**** MATERIAL SUPPLIED

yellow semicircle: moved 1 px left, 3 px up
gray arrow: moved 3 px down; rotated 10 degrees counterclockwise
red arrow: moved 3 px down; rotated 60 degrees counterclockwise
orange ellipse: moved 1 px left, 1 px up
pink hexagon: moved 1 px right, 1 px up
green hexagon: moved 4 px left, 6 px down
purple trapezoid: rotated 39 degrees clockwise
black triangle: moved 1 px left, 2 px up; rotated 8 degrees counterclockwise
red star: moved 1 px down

********
**** MATERIAL SUPPLIED

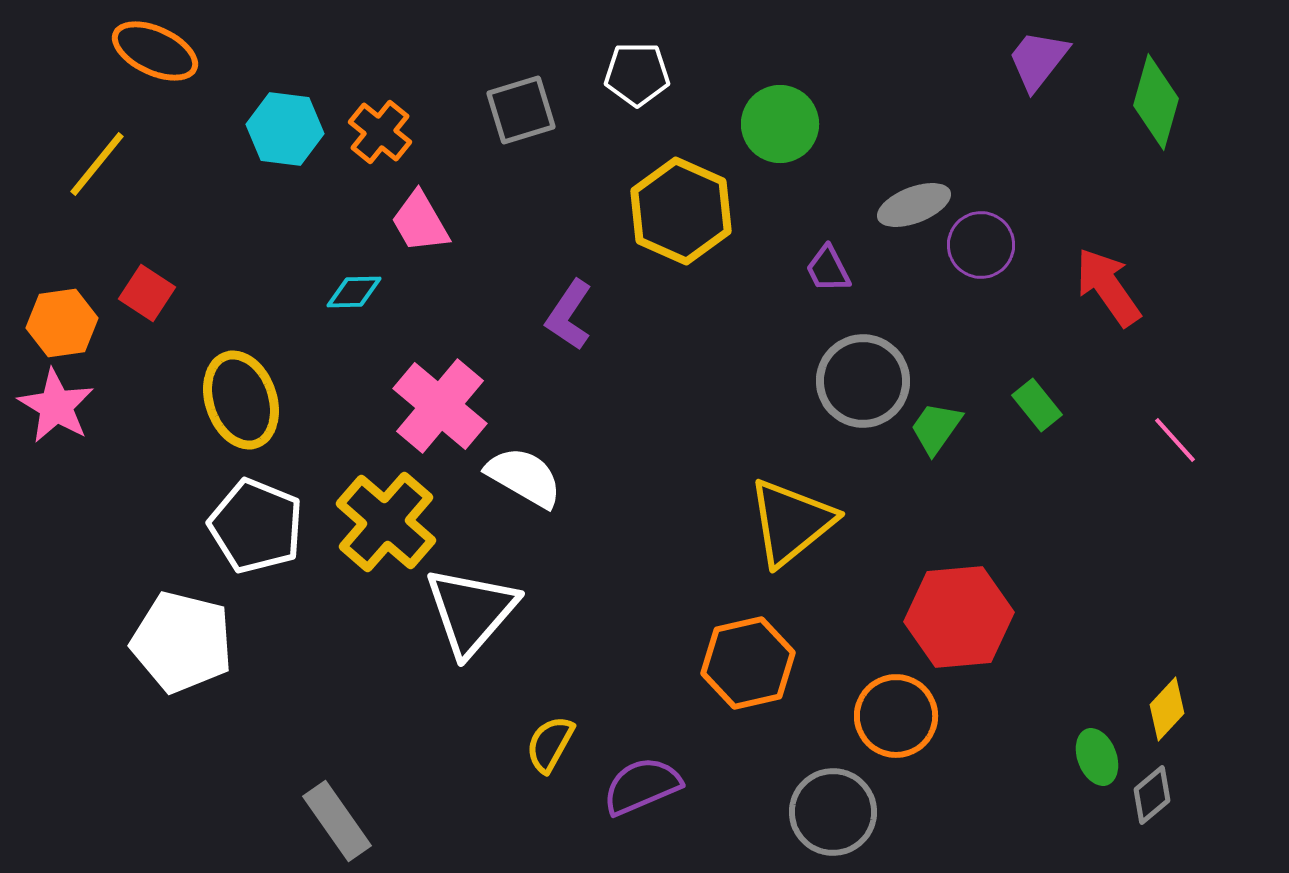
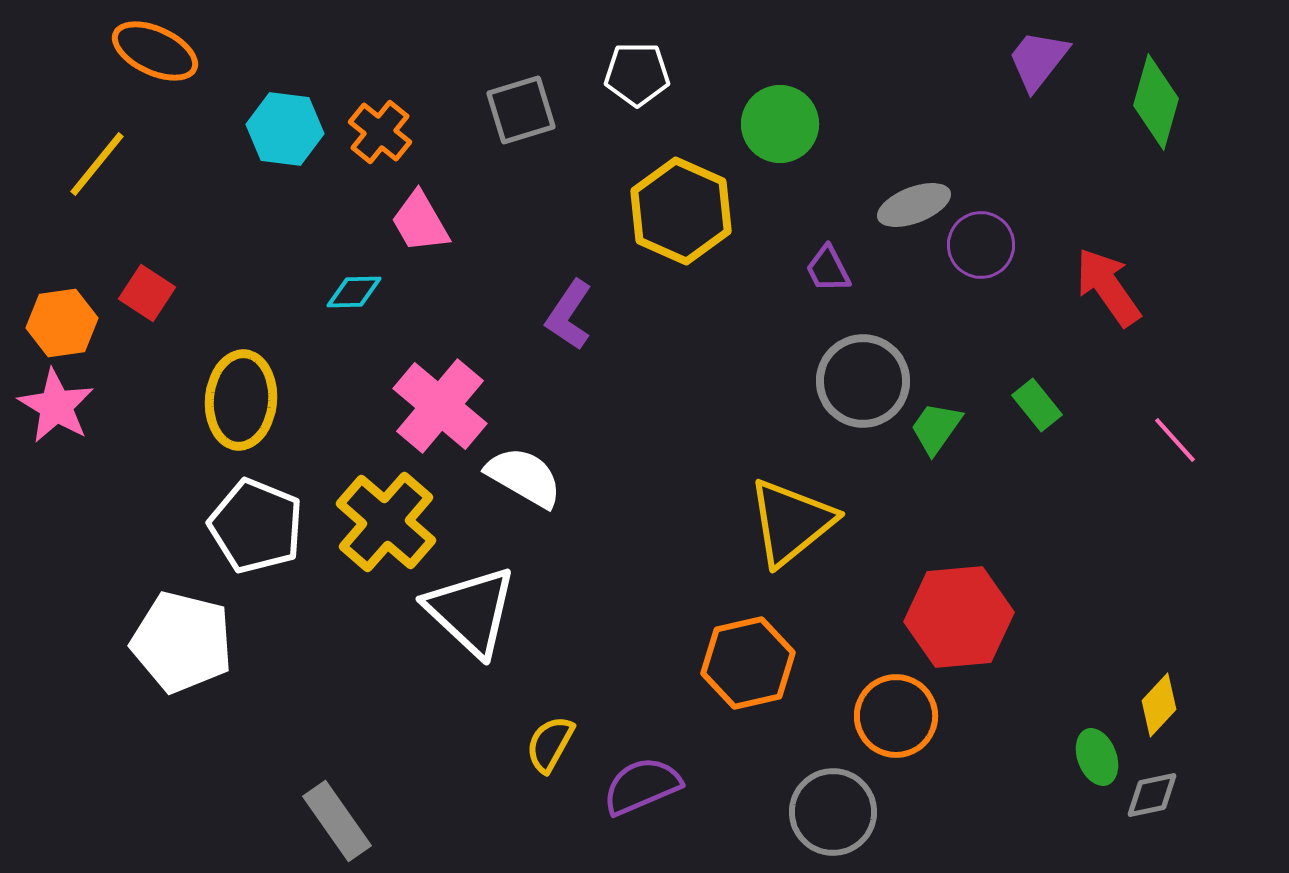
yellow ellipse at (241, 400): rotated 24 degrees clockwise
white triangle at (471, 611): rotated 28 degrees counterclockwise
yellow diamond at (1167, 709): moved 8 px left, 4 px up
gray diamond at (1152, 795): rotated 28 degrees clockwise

********

WORK ITEM: Would you return all lines from the preceding listing that contain the word "degrees"?

RESPONSE TO THE TASK:
gray arrow: moved 3 px down; rotated 10 degrees counterclockwise
red arrow: moved 3 px down; rotated 60 degrees counterclockwise
purple trapezoid: rotated 39 degrees clockwise
black triangle: moved 1 px left, 2 px up; rotated 8 degrees counterclockwise
yellow ellipse at (241, 400): rotated 24 degrees clockwise
white triangle at (471, 611): rotated 28 degrees counterclockwise
gray diamond at (1152, 795): rotated 28 degrees clockwise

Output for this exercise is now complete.